MATERIAL SUPPLIED below:

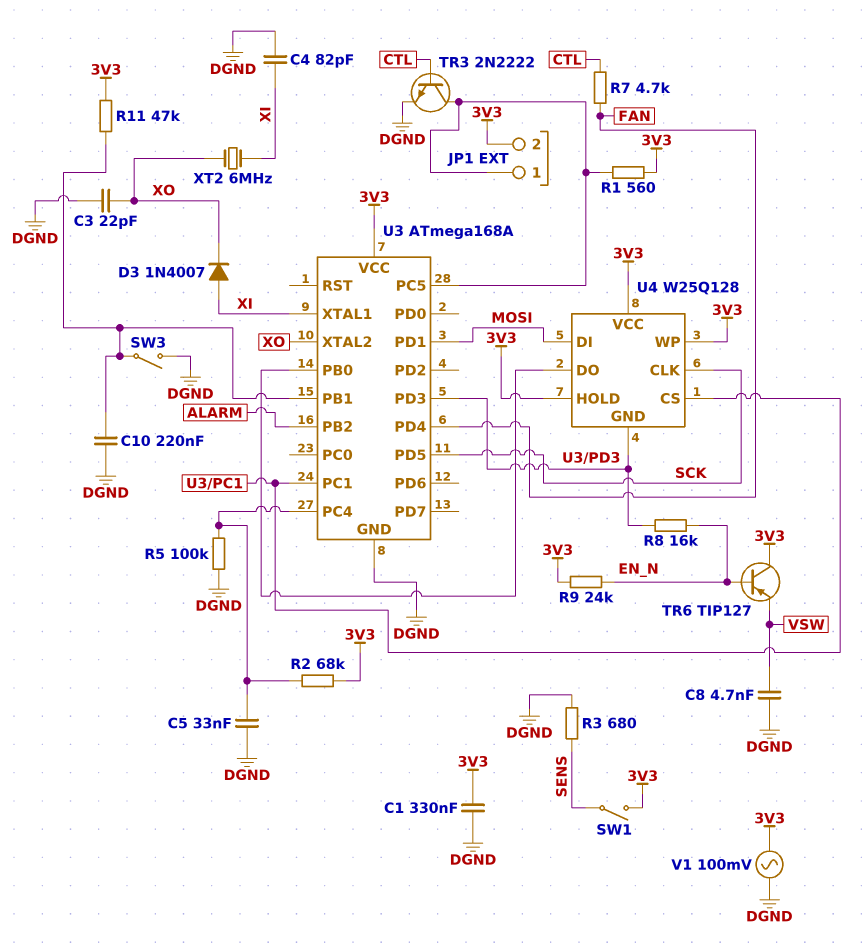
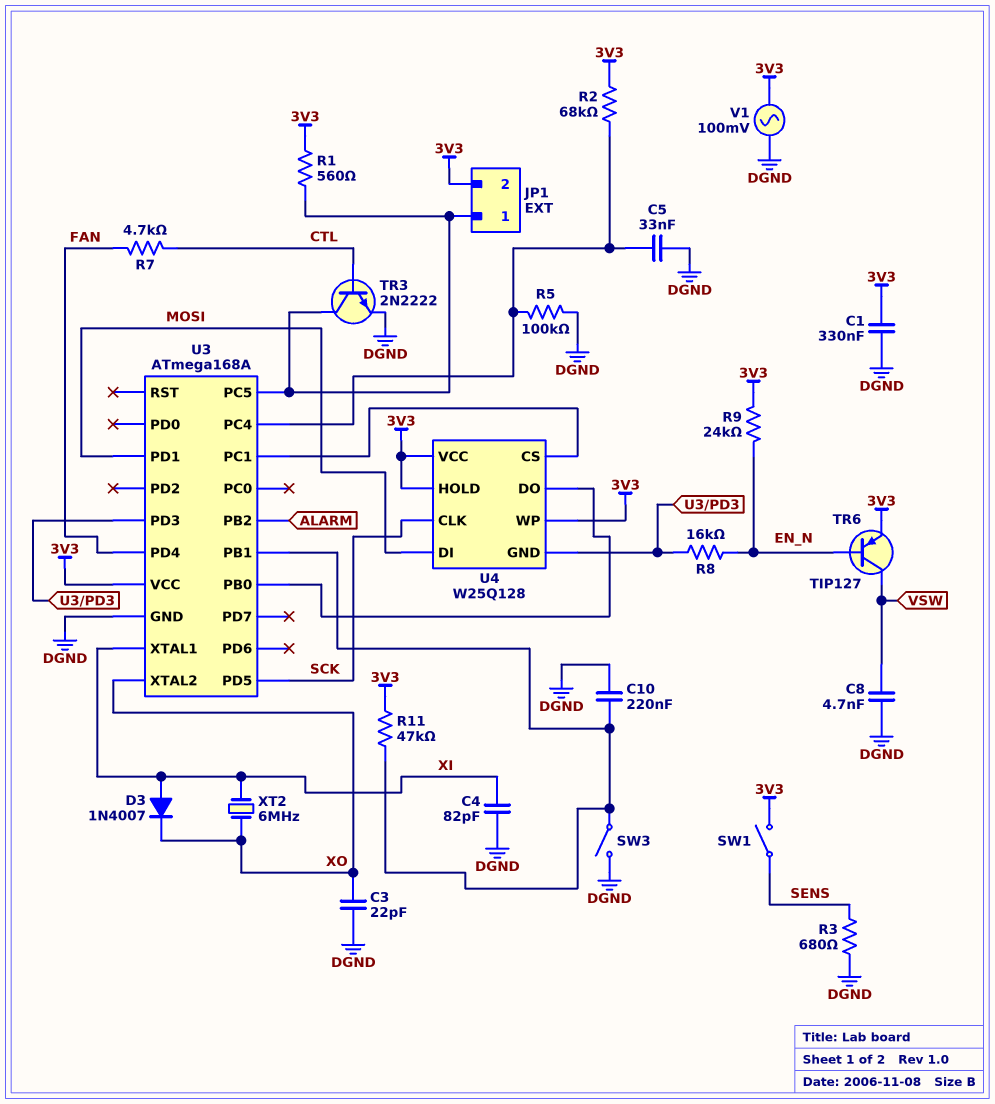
TR6: PNP TIP127 (B EN_N, C 3V3, E VSW) -> PNP TIP127 (B EN_N, C VSW, E 3V3)

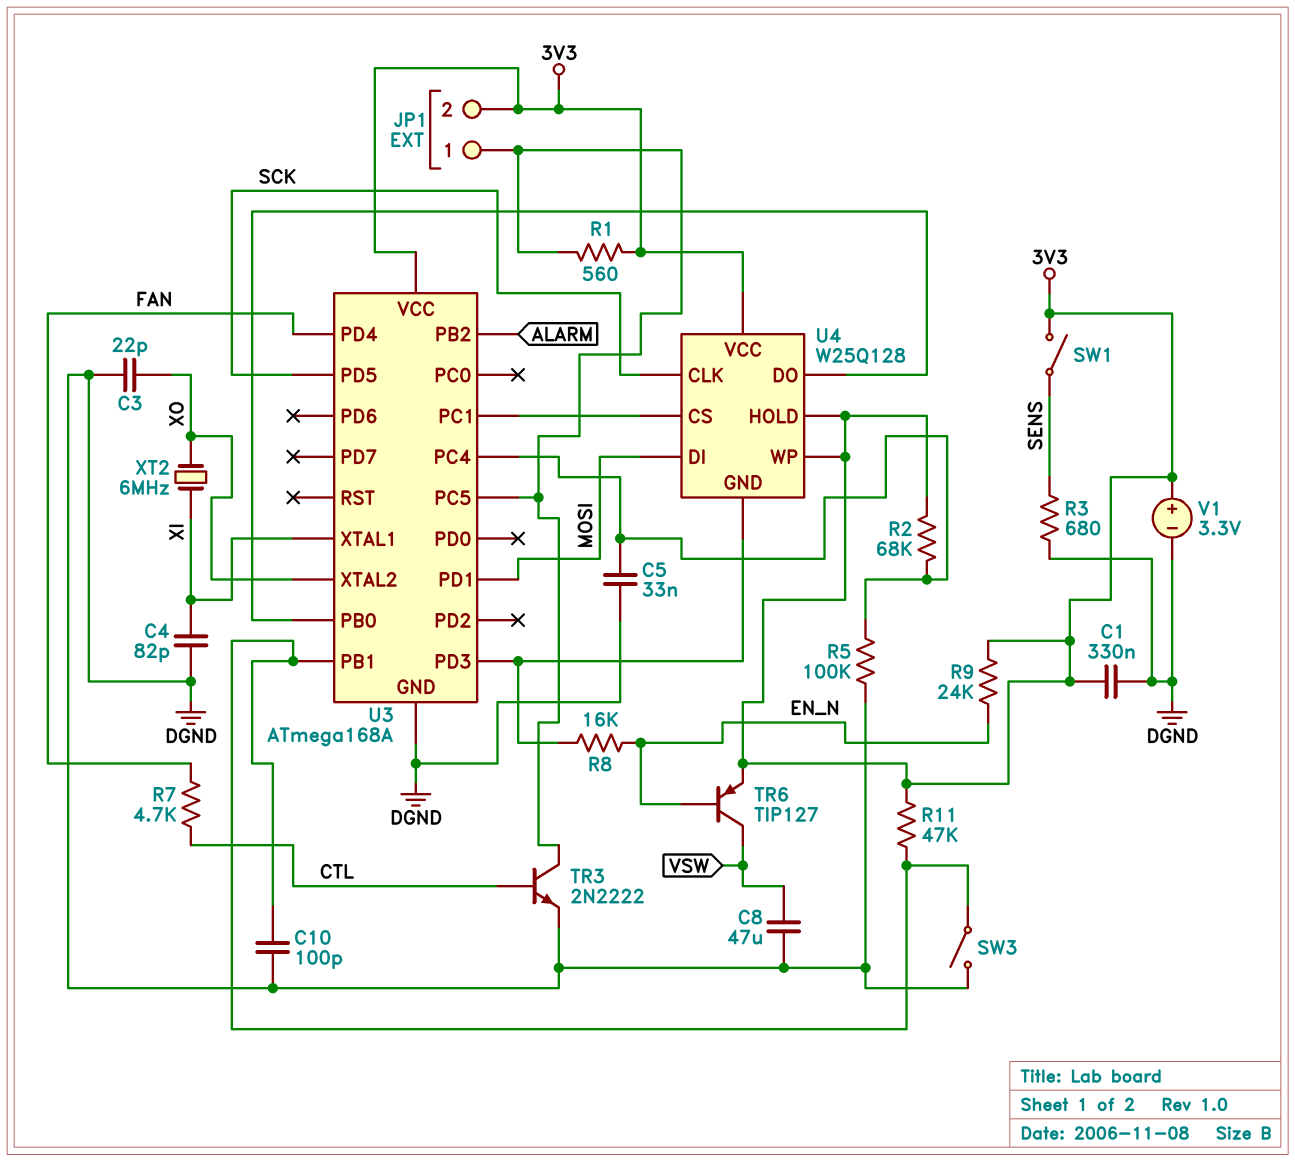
C8: 4.7nF (DGND, VSW) -> 47uF (DGND, VSW)
C10: 220nF (DGND, U3/PB1) -> 100pF (DGND, U3/PB1)
D3: diode 1N4007 (A XI, K XO) -> none
V1: AC 100mV (3V3, DGND) -> 3.3V (plus 3V3, minus DGND)

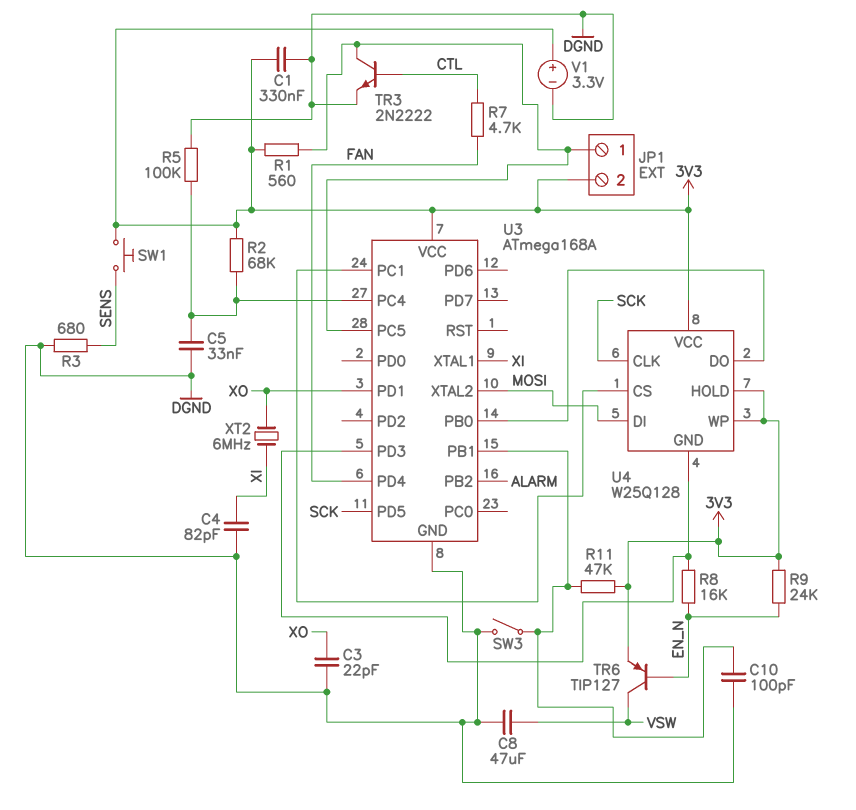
SW1: switch (3V3, SENS) -> button (3V3, SENS)
U3 pin PD1: MOSI -> XO
U3 pin XTAL2: XO -> MOSI

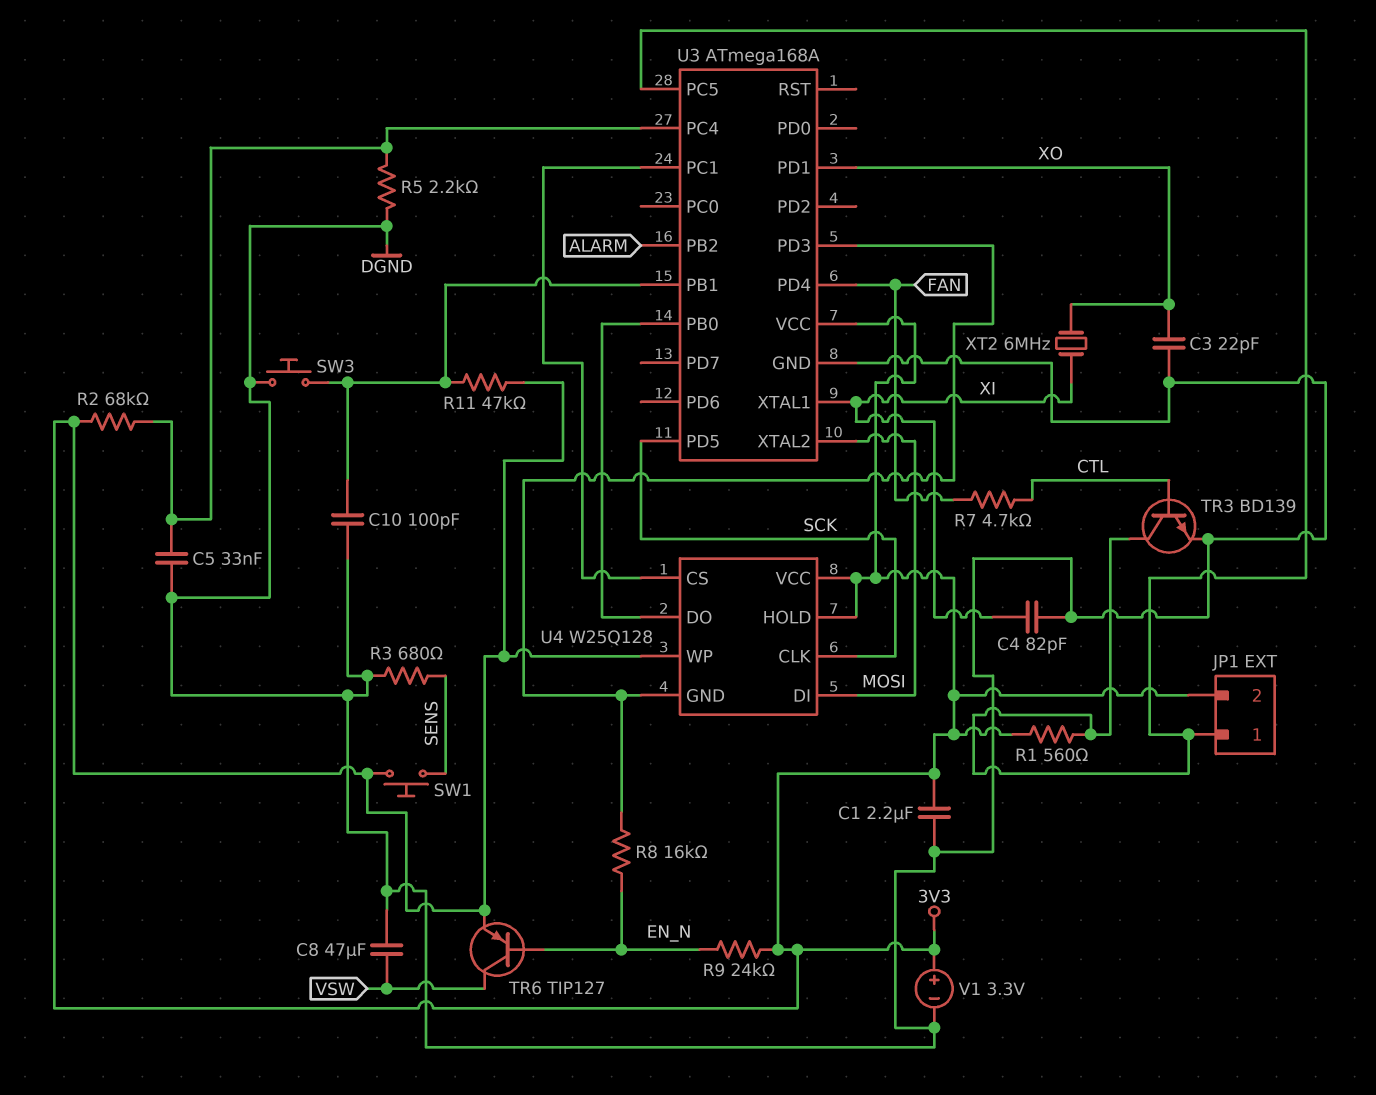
C1: 330nF (3V3, DGND) -> 2.2uF (3V3, DGND)
R5: 100k (DGND, U3/PC4) -> 2.2k (DGND, U3/PC4)
SW3: switch (DGND, U3/PB1) -> button (DGND, U3/PB1)
TR3: NPN 2N2222 (B CTL, C JP1/1, E DGND) -> NPN BD139 (B CTL, C JP1/1, E DGND)

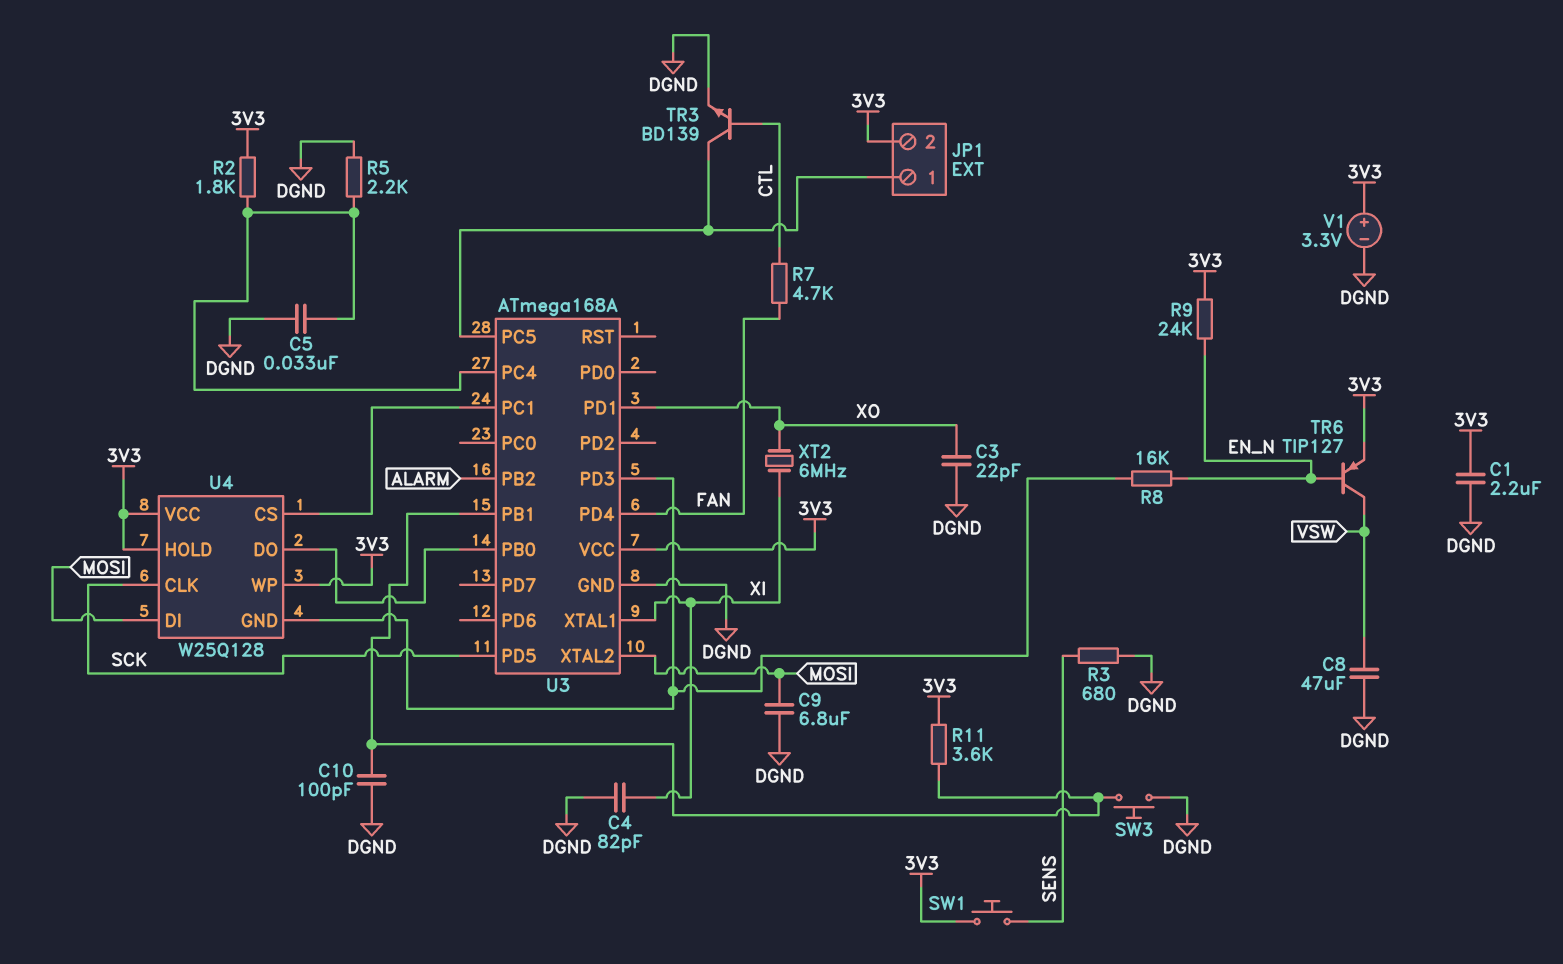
C9: none -> 6.8uF (DGND, MOSI)
R1: 560 (3V3, JP1/1) -> none
R2: 68k (3V3, U3/PC4) -> 1.8k (3V3, U3/PC4)
R11: 47k (3V3, U3/PB1) -> 3.6k (3V3, U3/PB1)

End of MATERIAL SUPPLIED.

REQUIREMENT:
Could you output all of the records exactly, without their pictures?

EXERCISE OUTPUT:
TR6: PNP TIP127 (B EN_N, C 3V3, E VSW) -> PNP TIP127 (B EN_N, C VSW, E 3V3)

C8: 4.7nF (DGND, VSW) -> 47uF (DGND, VSW)
C10: 220nF (DGND, U3/PB1) -> 100pF (DGND, U3/PB1)
D3: diode 1N4007 (A XI, K XO) -> none
V1: AC 100mV (3V3, DGND) -> 3.3V (plus 3V3, minus DGND)

SW1: switch (3V3, SENS) -> button (3V3, SENS)
U3 pin PD1: MOSI -> XO
U3 pin XTAL2: XO -> MOSI

C1: 330nF (3V3, DGND) -> 2.2uF (3V3, DGND)
R5: 100k (DGND, U3/PC4) -> 2.2k (DGND, U3/PC4)
SW3: switch (DGND, U3/PB1) -> button (DGND, U3/PB1)
TR3: NPN 2N2222 (B CTL, C JP1/1, E DGND) -> NPN BD139 (B CTL, C JP1/1, E DGND)

C9: none -> 6.8uF (DGND, MOSI)
R1: 560 (3V3, JP1/1) -> none
R2: 68k (3V3, U3/PC4) -> 1.8k (3V3, U3/PC4)
R11: 47k (3V3, U3/PB1) -> 3.6k (3V3, U3/PB1)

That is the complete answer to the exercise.